Stored records
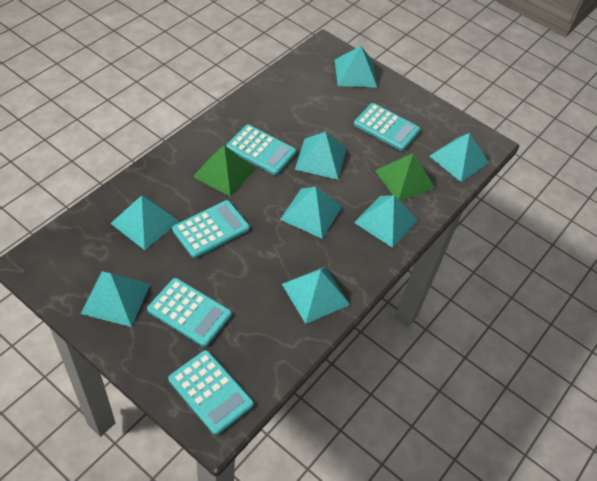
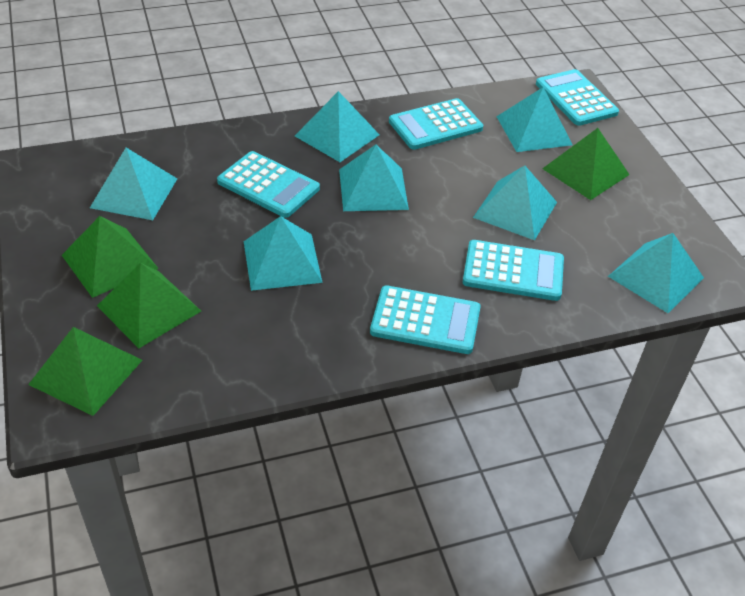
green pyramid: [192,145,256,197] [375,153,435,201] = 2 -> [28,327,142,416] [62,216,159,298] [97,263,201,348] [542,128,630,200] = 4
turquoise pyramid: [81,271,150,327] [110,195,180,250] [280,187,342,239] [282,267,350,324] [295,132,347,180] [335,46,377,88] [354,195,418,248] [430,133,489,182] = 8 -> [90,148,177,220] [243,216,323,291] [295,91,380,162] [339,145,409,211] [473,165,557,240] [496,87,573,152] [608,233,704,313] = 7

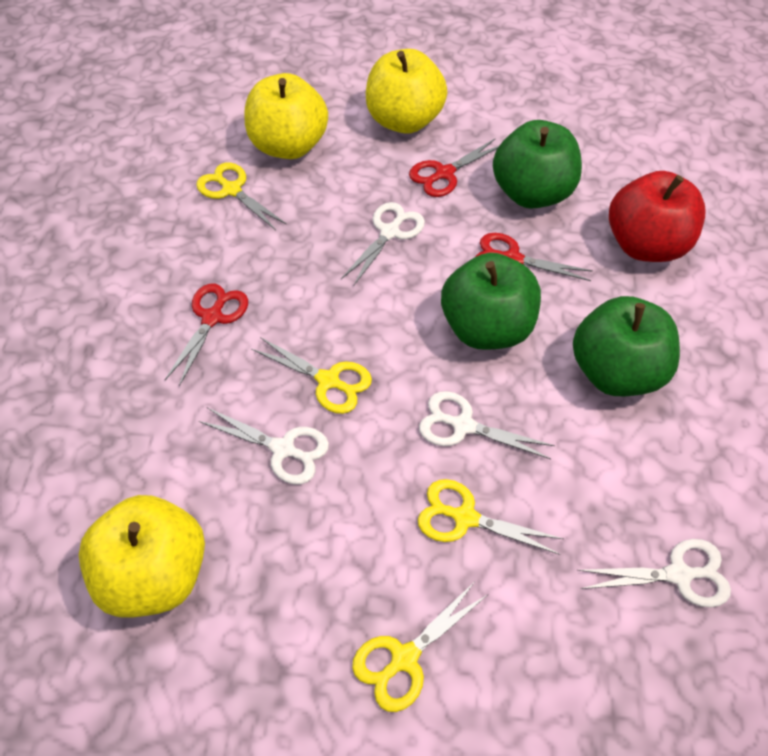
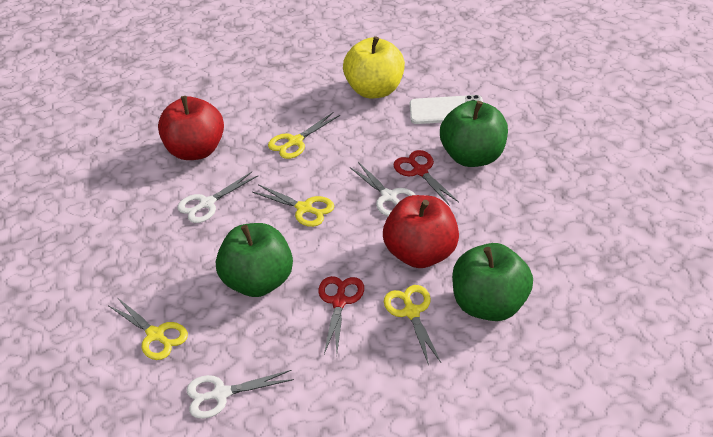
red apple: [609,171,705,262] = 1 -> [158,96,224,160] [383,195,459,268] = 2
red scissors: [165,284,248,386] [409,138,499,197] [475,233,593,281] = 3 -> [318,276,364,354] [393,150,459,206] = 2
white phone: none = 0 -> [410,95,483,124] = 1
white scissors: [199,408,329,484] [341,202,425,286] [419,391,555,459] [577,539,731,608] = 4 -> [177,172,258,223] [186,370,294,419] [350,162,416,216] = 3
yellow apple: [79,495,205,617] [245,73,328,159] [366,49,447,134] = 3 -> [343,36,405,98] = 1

*Work item*.
Where a line in the data contains the string "apple", add it to your count, and give only the final number.

*Final answer*.
2